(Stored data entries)
━━━━━━

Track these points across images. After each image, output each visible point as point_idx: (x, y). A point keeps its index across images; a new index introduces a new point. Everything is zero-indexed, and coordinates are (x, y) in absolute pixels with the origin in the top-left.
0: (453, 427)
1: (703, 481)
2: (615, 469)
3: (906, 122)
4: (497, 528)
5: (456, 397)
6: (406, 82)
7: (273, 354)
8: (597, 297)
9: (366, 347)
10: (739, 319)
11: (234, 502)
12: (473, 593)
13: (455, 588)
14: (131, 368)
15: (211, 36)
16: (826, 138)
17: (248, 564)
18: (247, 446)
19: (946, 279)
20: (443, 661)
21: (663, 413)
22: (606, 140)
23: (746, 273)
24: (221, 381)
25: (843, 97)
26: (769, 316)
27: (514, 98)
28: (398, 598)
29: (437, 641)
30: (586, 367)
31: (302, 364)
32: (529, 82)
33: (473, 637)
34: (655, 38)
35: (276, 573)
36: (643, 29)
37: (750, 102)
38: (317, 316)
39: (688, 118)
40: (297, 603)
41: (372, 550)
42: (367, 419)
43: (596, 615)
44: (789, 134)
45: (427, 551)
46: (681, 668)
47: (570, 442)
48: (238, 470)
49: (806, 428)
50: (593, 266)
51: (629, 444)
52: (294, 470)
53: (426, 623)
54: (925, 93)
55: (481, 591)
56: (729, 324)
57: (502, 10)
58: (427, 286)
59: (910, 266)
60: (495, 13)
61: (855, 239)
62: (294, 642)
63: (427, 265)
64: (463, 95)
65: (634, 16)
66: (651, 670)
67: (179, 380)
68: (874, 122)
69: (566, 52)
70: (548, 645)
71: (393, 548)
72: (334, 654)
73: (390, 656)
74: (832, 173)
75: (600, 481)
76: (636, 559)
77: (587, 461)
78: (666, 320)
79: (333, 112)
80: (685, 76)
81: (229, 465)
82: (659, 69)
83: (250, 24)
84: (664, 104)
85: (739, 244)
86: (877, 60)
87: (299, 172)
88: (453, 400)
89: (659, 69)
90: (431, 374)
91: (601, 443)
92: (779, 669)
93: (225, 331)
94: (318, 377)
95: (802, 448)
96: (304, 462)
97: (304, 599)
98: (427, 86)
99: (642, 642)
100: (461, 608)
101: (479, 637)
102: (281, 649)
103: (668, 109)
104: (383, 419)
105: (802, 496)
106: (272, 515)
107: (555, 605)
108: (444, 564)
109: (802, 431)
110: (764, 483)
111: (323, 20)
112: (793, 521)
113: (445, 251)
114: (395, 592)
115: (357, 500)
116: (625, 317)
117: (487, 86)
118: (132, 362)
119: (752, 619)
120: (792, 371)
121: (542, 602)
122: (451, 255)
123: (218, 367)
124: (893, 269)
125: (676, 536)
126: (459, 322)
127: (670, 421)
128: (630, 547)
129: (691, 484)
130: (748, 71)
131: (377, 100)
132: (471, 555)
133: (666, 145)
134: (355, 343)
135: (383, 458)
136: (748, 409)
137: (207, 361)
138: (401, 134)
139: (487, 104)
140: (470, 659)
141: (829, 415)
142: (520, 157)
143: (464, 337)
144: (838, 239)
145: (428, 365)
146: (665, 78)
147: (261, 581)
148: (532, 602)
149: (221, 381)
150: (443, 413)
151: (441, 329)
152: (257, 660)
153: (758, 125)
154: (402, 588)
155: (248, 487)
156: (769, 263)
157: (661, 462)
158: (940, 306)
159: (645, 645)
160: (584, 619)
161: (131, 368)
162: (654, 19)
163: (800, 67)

━━━━━━

WRITTEN EXERCISE:
Render every line of the entries above as a JSON list of strings, one string per line, leaving out blank lines.

WRITTEN SOLUTION:
[
  "Track these points across images. After each image, output each visible point as point_idx: (x, y). A point keeps its index across images; a new index introduces a new point. Everything is zero-indexed, and coordinates are (x, y) in absolute pixels with the origin in the top-left.",
  "0: (453, 427)",
  "1: (703, 481)",
  "2: (615, 469)",
  "3: (906, 122)",
  "4: (497, 528)",
  "5: (456, 397)",
  "6: (406, 82)",
  "7: (273, 354)",
  "8: (597, 297)",
  "9: (366, 347)",
  "10: (739, 319)",
  "11: (234, 502)",
  "12: (473, 593)",
  "13: (455, 588)",
  "14: (131, 368)",
  "15: (211, 36)",
  "16: (826, 138)",
  "17: (248, 564)",
  "18: (247, 446)",
  "19: (946, 279)",
  "20: (443, 661)",
  "21: (663, 413)",
  "22: (606, 140)",
  "23: (746, 273)",
  "24: (221, 381)",
  "25: (843, 97)",
  "26: (769, 316)",
  "27: (514, 98)",
  "28: (398, 598)",
  "29: (437, 641)",
  "30: (586, 367)",
  "31: (302, 364)",
  "32: (529, 82)",
  "33: (473, 637)",
  "34: (655, 38)",
  "35: (276, 573)",
  "36: (643, 29)",
  "37: (750, 102)",
  "38: (317, 316)",
  "39: (688, 118)",
  "40: (297, 603)",
  "41: (372, 550)",
  "42: (367, 419)",
  "43: (596, 615)",
  "44: (789, 134)",
  "45: (427, 551)",
  "46: (681, 668)",
  "47: (570, 442)",
  "48: (238, 470)",
  "49: (806, 428)",
  "50: (593, 266)",
  "51: (629, 444)",
  "52: (294, 470)",
  "53: (426, 623)",
  "54: (925, 93)",
  "55: (481, 591)",
  "56: (729, 324)",
  "57: (502, 10)",
  "58: (427, 286)",
  "59: (910, 266)",
  "60: (495, 13)",
  "61: (855, 239)",
  "62: (294, 642)",
  "63: (427, 265)",
  "64: (463, 95)",
  "65: (634, 16)",
  "66: (651, 670)",
  "67: (179, 380)",
  "68: (874, 122)",
  "69: (566, 52)",
  "70: (548, 645)",
  "71: (393, 548)",
  "72: (334, 654)",
  "73: (390, 656)",
  "74: (832, 173)",
  "75: (600, 481)",
  "76: (636, 559)",
  "77: (587, 461)",
  "78: (666, 320)",
  "79: (333, 112)",
  "80: (685, 76)",
  "81: (229, 465)",
  "82: (659, 69)",
  "83: (250, 24)",
  "84: (664, 104)",
  "85: (739, 244)",
  "86: (877, 60)",
  "87: (299, 172)",
  "88: (453, 400)",
  "89: (659, 69)",
  "90: (431, 374)",
  "91: (601, 443)",
  "92: (779, 669)",
  "93: (225, 331)",
  "94: (318, 377)",
  "95: (802, 448)",
  "96: (304, 462)",
  "97: (304, 599)",
  "98: (427, 86)",
  "99: (642, 642)",
  "100: (461, 608)",
  "101: (479, 637)",
  "102: (281, 649)",
  "103: (668, 109)",
  "104: (383, 419)",
  "105: (802, 496)",
  "106: (272, 515)",
  "107: (555, 605)",
  "108: (444, 564)",
  "109: (802, 431)",
  "110: (764, 483)",
  "111: (323, 20)",
  "112: (793, 521)",
  "113: (445, 251)",
  "114: (395, 592)",
  "115: (357, 500)",
  "116: (625, 317)",
  "117: (487, 86)",
  "118: (132, 362)",
  "119: (752, 619)",
  "120: (792, 371)",
  "121: (542, 602)",
  "122: (451, 255)",
  "123: (218, 367)",
  "124: (893, 269)",
  "125: (676, 536)",
  "126: (459, 322)",
  "127: (670, 421)",
  "128: (630, 547)",
  "129: (691, 484)",
  "130: (748, 71)",
  "131: (377, 100)",
  "132: (471, 555)",
  "133: (666, 145)",
  "134: (355, 343)",
  "135: (383, 458)",
  "136: (748, 409)",
  "137: (207, 361)",
  "138: (401, 134)",
  "139: (487, 104)",
  "140: (470, 659)",
  "141: (829, 415)",
  "142: (520, 157)",
  "143: (464, 337)",
  "144: (838, 239)",
  "145: (428, 365)",
  "146: (665, 78)",
  "147: (261, 581)",
  "148: (532, 602)",
  "149: (221, 381)",
  "150: (443, 413)",
  "151: (441, 329)",
  "152: (257, 660)",
  "153: (758, 125)",
  "154: (402, 588)",
  "155: (248, 487)",
  "156: (769, 263)",
  "157: (661, 462)",
  "158: (940, 306)",
  "159: (645, 645)",
  "160: (584, 619)",
  "161: (131, 368)",
  "162: (654, 19)",
  "163: (800, 67)"
]